DATA LISTING |

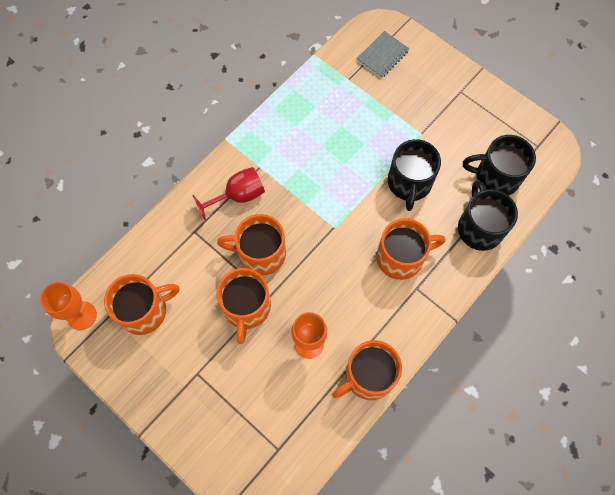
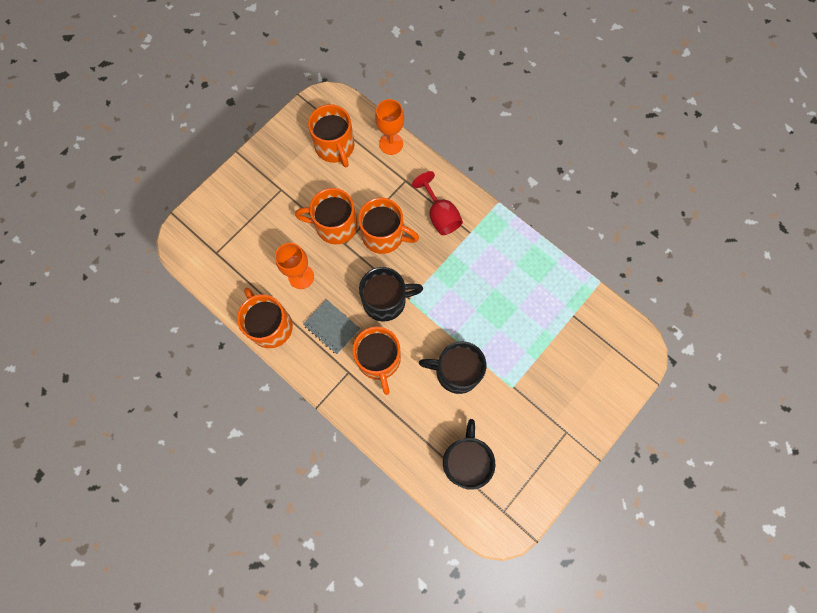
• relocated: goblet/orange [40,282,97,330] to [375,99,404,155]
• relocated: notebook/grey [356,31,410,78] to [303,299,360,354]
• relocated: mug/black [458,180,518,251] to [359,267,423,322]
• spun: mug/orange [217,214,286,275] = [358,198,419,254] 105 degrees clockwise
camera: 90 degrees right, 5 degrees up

INSTRUCTIONS FOR THE TASK | Could you copy all of the entries above exactly, without the pictures?

REPLY TO THE EXERCISE |
• relocated: goblet/orange [40,282,97,330] to [375,99,404,155]
• relocated: notebook/grey [356,31,410,78] to [303,299,360,354]
• relocated: mug/black [458,180,518,251] to [359,267,423,322]
• spun: mug/orange [217,214,286,275] = [358,198,419,254] 105 degrees clockwise
camera: 90 degrees right, 5 degrees up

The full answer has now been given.